Object tracking records:
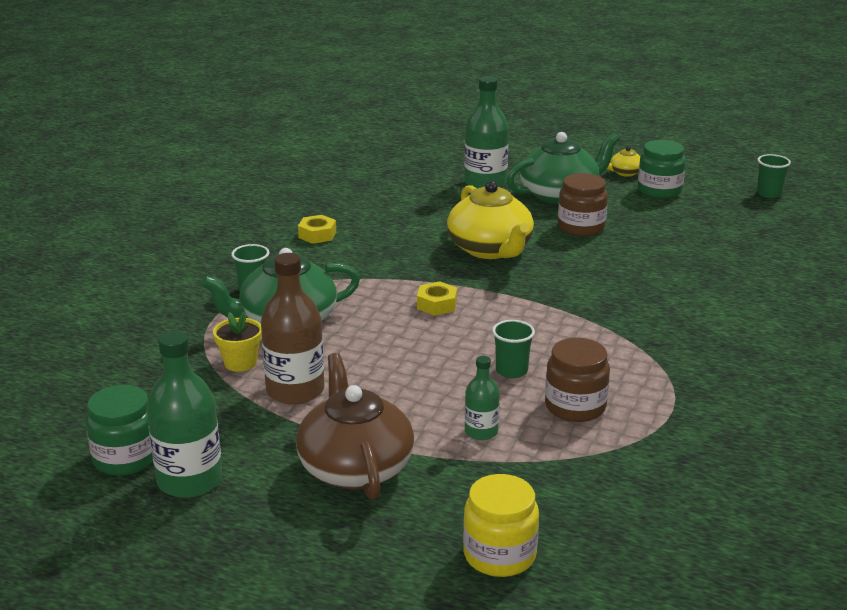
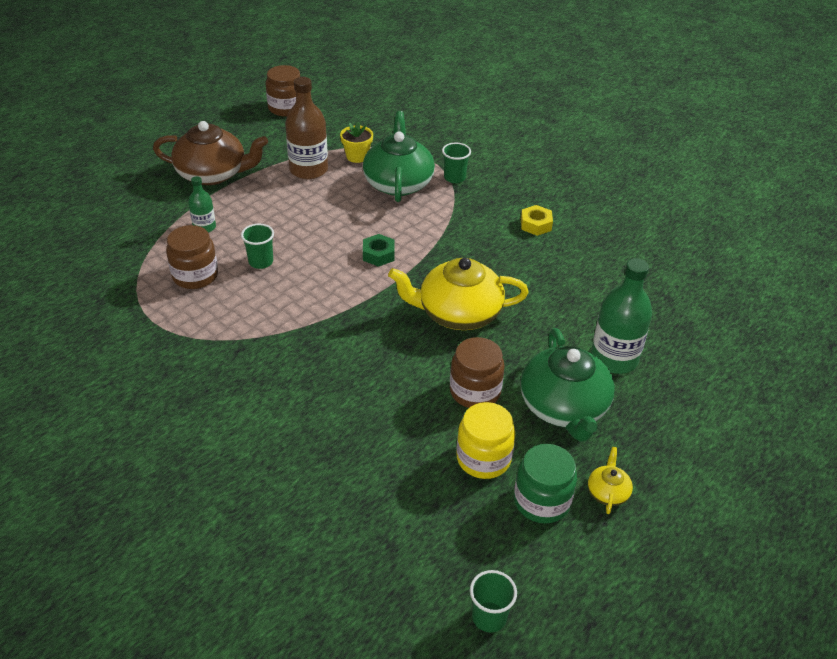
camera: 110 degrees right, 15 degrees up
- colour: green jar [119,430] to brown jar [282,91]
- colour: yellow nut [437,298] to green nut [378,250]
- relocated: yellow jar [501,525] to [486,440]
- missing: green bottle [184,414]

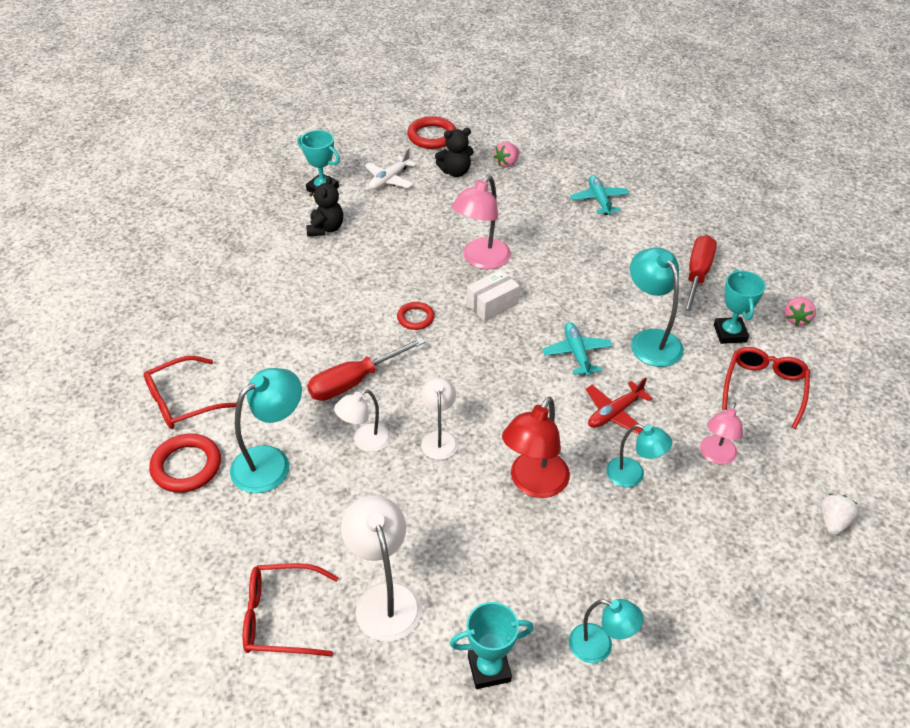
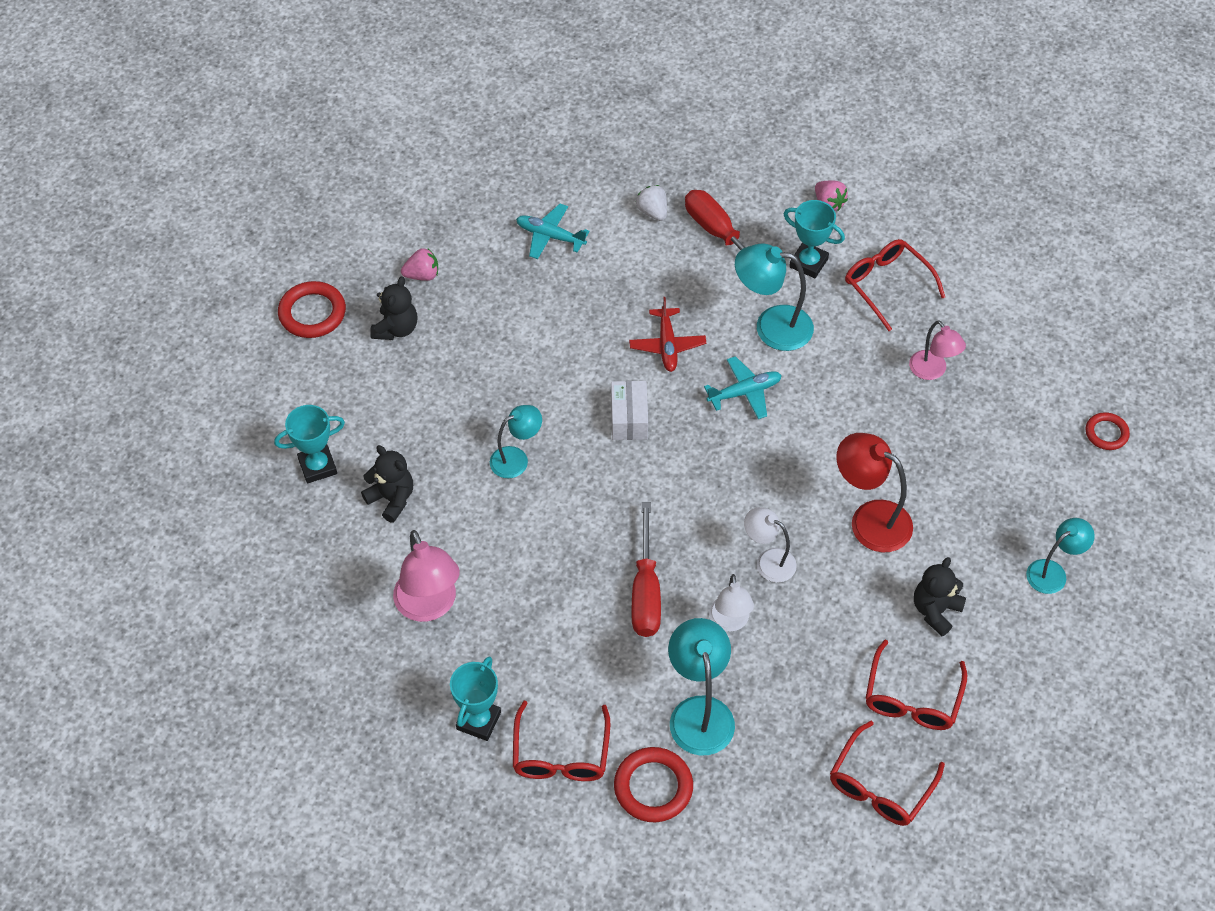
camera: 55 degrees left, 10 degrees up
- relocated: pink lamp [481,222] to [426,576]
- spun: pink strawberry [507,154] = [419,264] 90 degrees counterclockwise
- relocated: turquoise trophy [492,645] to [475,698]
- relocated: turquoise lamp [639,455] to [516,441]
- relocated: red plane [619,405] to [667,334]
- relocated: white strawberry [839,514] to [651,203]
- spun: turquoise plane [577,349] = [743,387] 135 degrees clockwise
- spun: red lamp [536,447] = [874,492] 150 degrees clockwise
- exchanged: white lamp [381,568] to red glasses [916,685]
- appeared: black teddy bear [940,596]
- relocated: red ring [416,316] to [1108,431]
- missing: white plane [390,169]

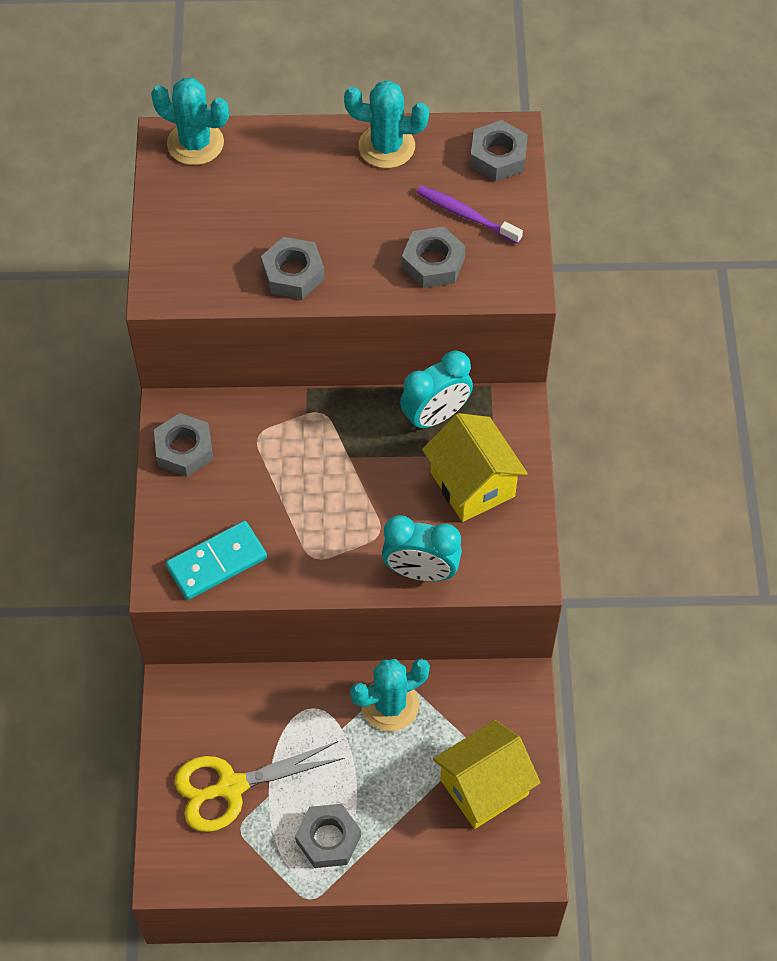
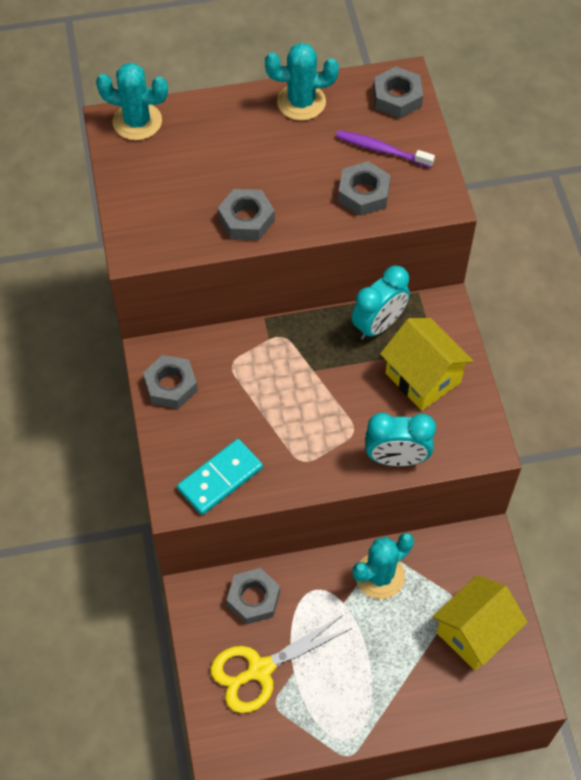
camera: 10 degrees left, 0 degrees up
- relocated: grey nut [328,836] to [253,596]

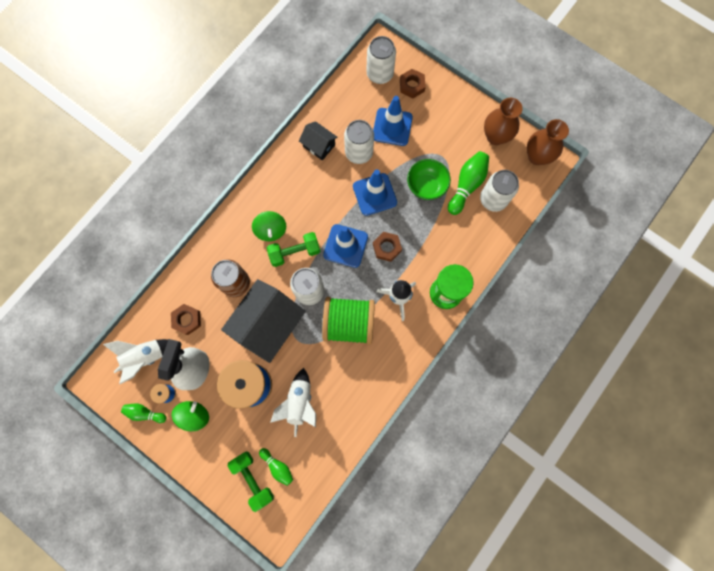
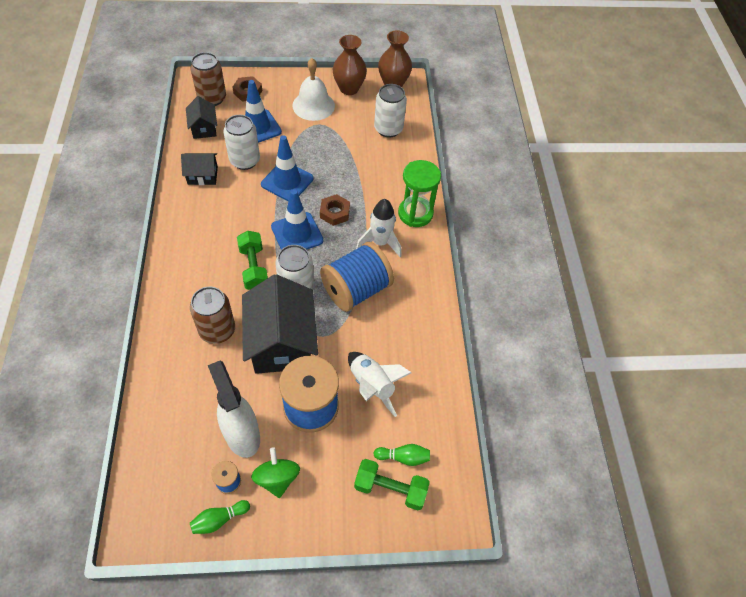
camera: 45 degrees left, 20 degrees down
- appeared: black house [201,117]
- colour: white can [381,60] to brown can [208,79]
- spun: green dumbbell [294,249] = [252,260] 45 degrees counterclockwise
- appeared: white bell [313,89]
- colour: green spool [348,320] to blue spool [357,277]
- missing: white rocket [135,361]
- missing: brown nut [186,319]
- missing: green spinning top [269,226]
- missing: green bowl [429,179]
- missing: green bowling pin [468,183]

### Prompt
The expected output is an exact retyping of the lines from the line with "- colour: green jar" through the last line of the data, with both ends kept and the pictures dropped.

### Written reply
- colour: green jar [119,430] to brown jar [282,91]
- colour: yellow nut [437,298] to green nut [378,250]
- relocated: yellow jar [501,525] to [486,440]
- missing: green bottle [184,414]

camera: 55 degrees left, 10 degrees up
- relocated: pink lamp [481,222] to [426,576]
- spun: pink strawberry [507,154] = [419,264] 90 degrees counterclockwise
- relocated: turquoise trophy [492,645] to [475,698]
- relocated: turquoise lamp [639,455] to [516,441]
- relocated: red plane [619,405] to [667,334]
- relocated: white strawberry [839,514] to [651,203]
- spun: turquoise plane [577,349] = [743,387] 135 degrees clockwise
- spun: red lamp [536,447] = [874,492] 150 degrees clockwise
- exchanged: white lamp [381,568] to red glasses [916,685]
- appeared: black teddy bear [940,596]
- relocated: red ring [416,316] to [1108,431]
- missing: white plane [390,169]

camera: 10 degrees left, 0 degrees up
- relocated: grey nut [328,836] to [253,596]

camera: 45 degrees left, 20 degrees down
- appeared: black house [201,117]
- colour: white can [381,60] to brown can [208,79]
- spun: green dumbbell [294,249] = [252,260] 45 degrees counterclockwise
- appeared: white bell [313,89]
- colour: green spool [348,320] to blue spool [357,277]
- missing: white rocket [135,361]
- missing: brown nut [186,319]
- missing: green spinning top [269,226]
- missing: green bowl [429,179]
- missing: green bowling pin [468,183]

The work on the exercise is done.